[Content revision data]

****************************************

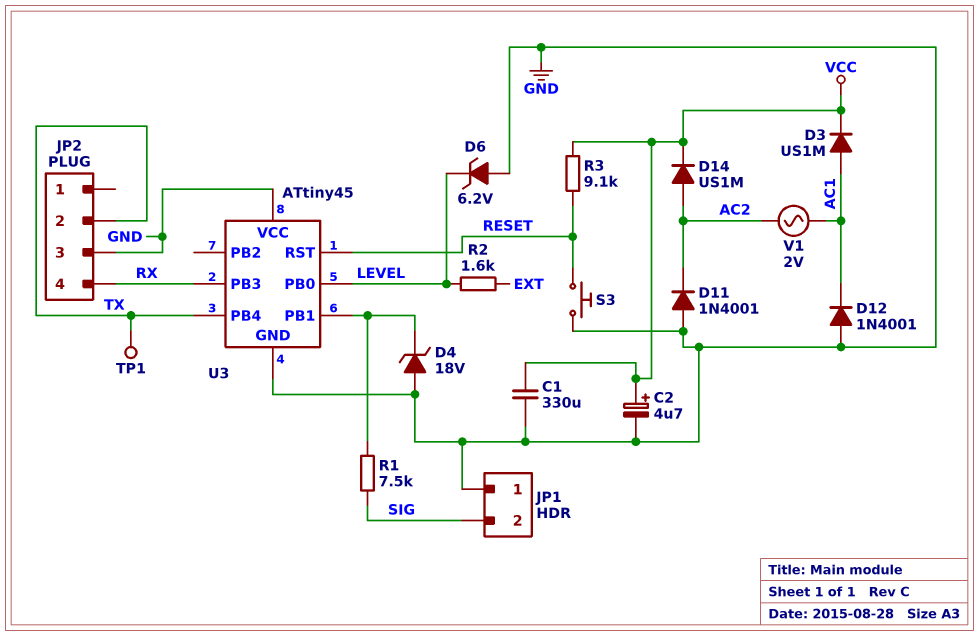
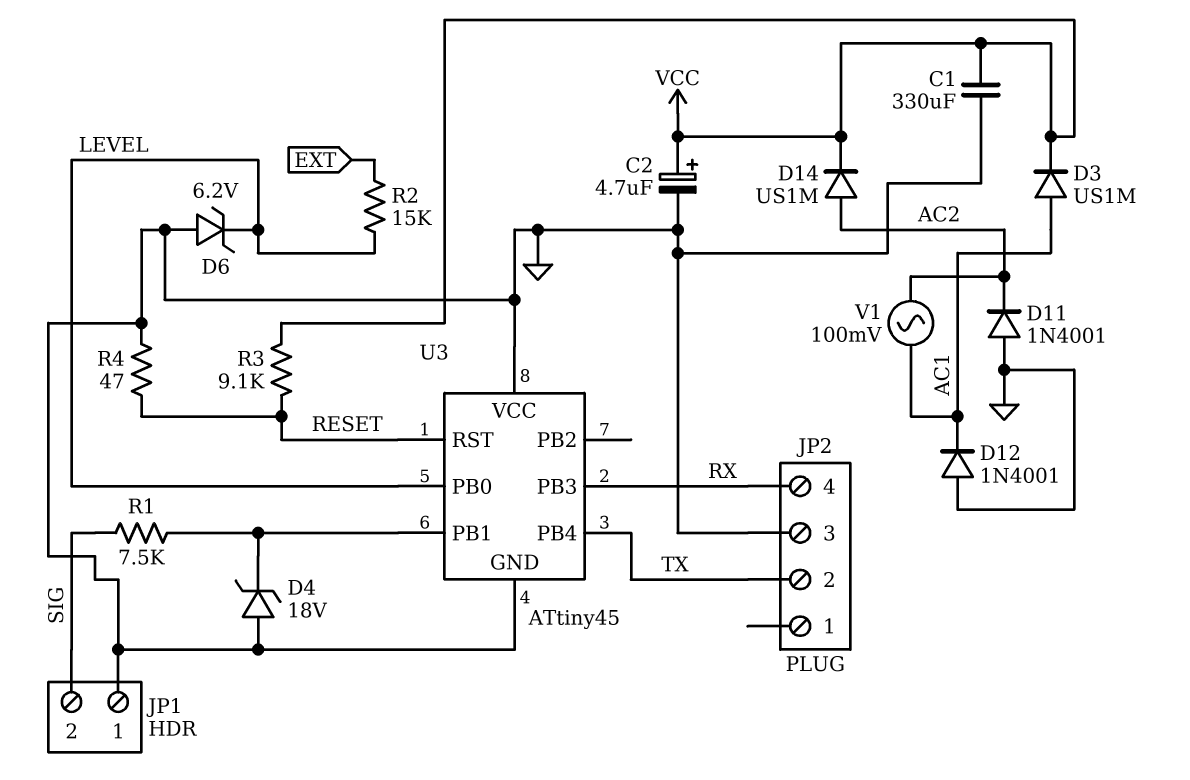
R2: 1.6k (EXT, LEVEL) -> 15k (EXT, LEVEL)
R4: none -> 47 (GND, RESET)
S3: button (GND, RESET) -> none
TP1: test point (TX) -> none
V1: AC 2V (AC1, AC2) -> AC 100mV (AC1, AC2)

****************************************

§ What you will do:
Retype each record exactly as it appears above and drop the images.

§ Output below:
R2: 1.6k (EXT, LEVEL) -> 15k (EXT, LEVEL)
R4: none -> 47 (GND, RESET)
S3: button (GND, RESET) -> none
TP1: test point (TX) -> none
V1: AC 2V (AC1, AC2) -> AC 100mV (AC1, AC2)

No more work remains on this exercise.